Exercise | At the line with "BT2: 12V (plus", start repeating the data, and continue line by line through the final line, exactly.

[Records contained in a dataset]
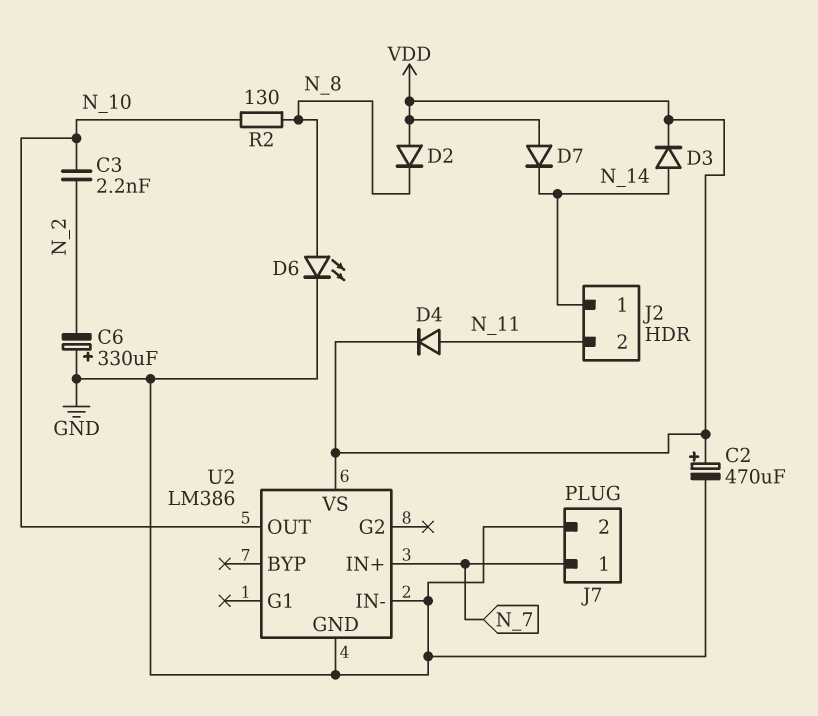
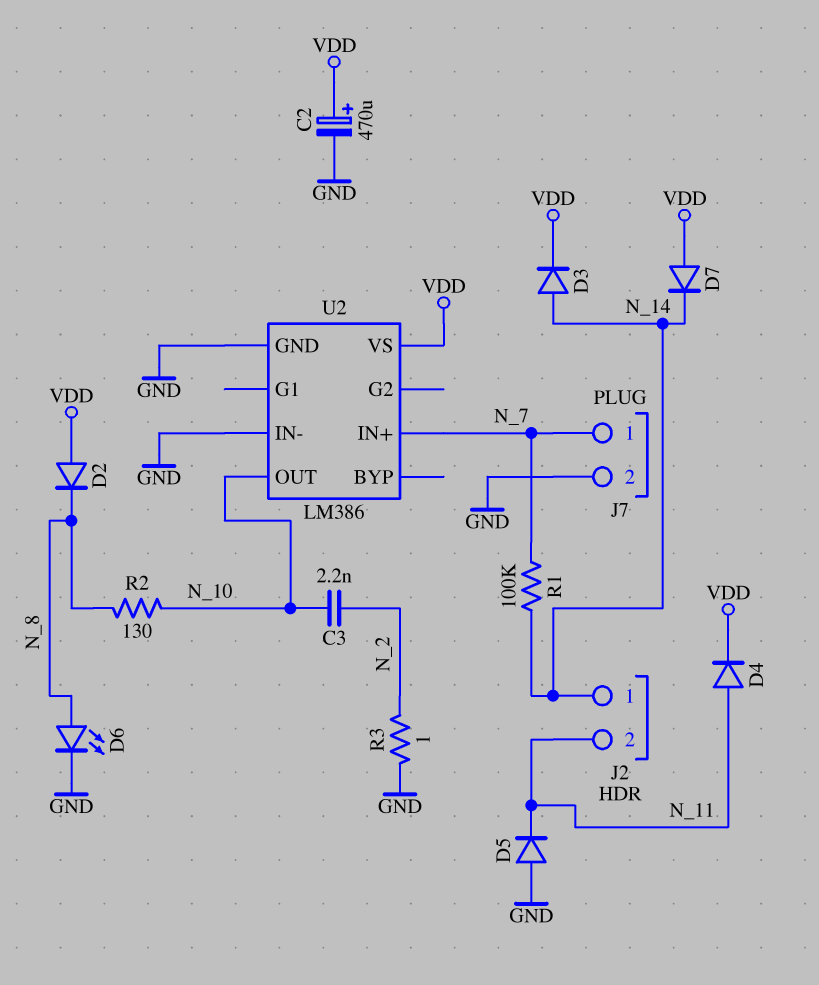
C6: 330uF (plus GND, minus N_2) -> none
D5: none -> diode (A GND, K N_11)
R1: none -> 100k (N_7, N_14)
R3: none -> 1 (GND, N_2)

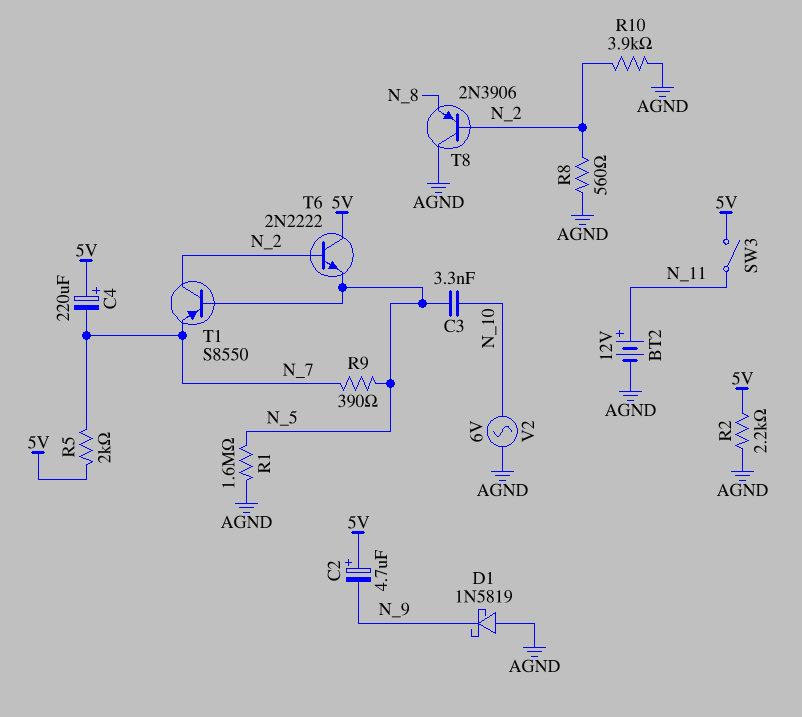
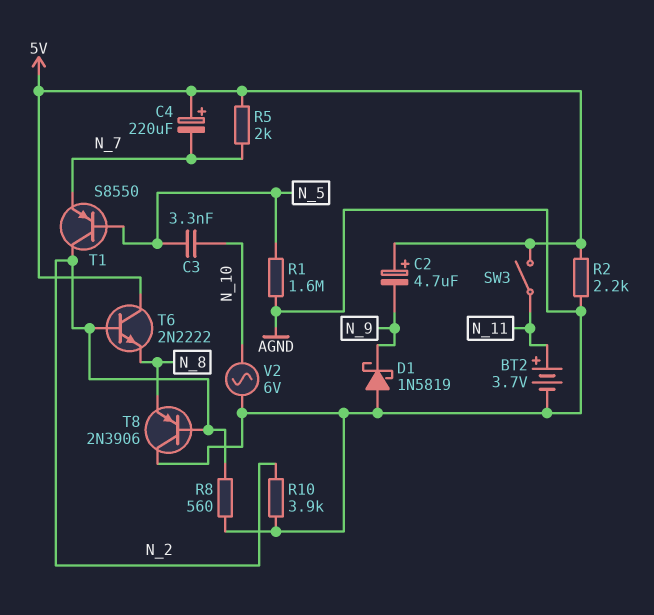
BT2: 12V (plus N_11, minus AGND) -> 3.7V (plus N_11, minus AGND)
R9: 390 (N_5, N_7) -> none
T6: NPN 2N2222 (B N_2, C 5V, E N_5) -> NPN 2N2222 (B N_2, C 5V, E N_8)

Exercise response |
BT2: 12V (plus N_11, minus AGND) -> 3.7V (plus N_11, minus AGND)
R9: 390 (N_5, N_7) -> none
T6: NPN 2N2222 (B N_2, C 5V, E N_5) -> NPN 2N2222 (B N_2, C 5V, E N_8)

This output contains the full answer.